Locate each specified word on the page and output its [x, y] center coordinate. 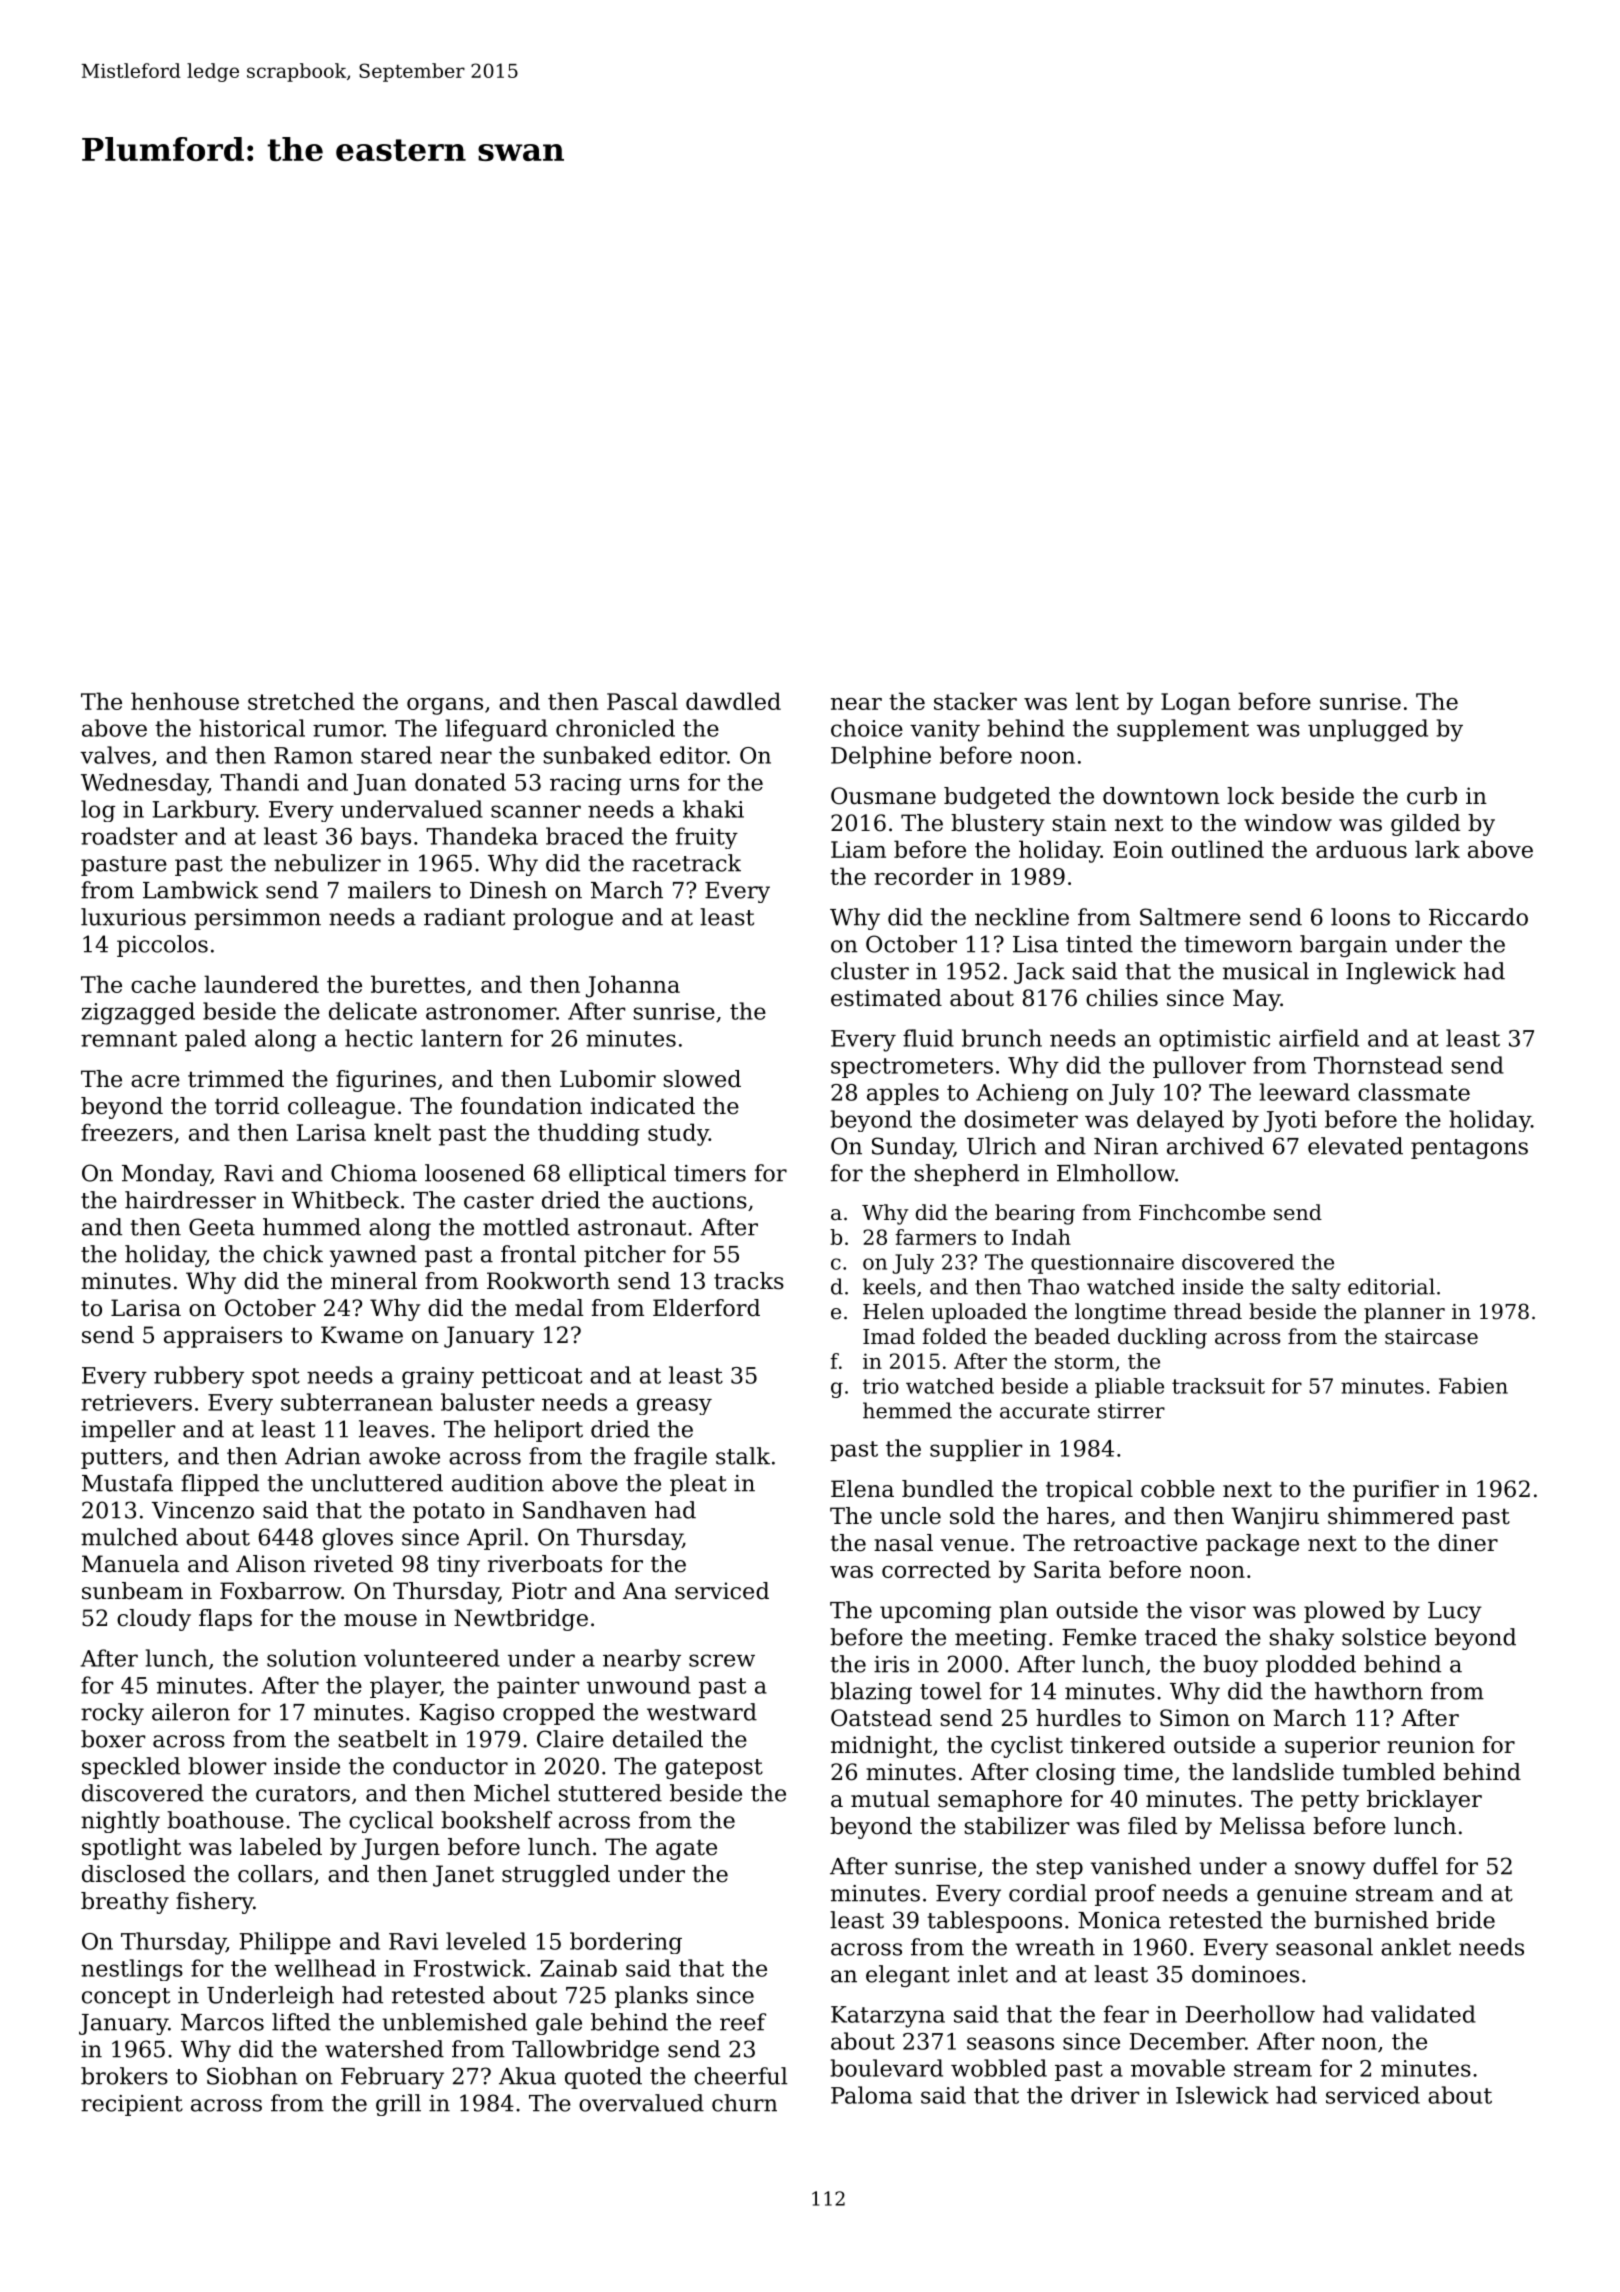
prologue [563, 919]
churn [744, 2103]
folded [954, 1336]
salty [1316, 1288]
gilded [1425, 825]
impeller [128, 1431]
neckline [1022, 917]
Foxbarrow [280, 1591]
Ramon [313, 755]
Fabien [1473, 1386]
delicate [373, 1011]
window [1288, 823]
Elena [862, 1489]
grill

^^^^^^^^^^^^^^^^

### Stated problem
Rewrite the items beginning with the line containing "Foxbarrow [280, 1591]" and continuing through the end of the items, replacing "window" with "doorway" and keeping everything else unchanged.

### Output for this task
Foxbarrow [280, 1591]
Ramon [313, 755]
Fabien [1473, 1386]
delicate [373, 1011]
doorway [1288, 823]
Elena [862, 1489]
grill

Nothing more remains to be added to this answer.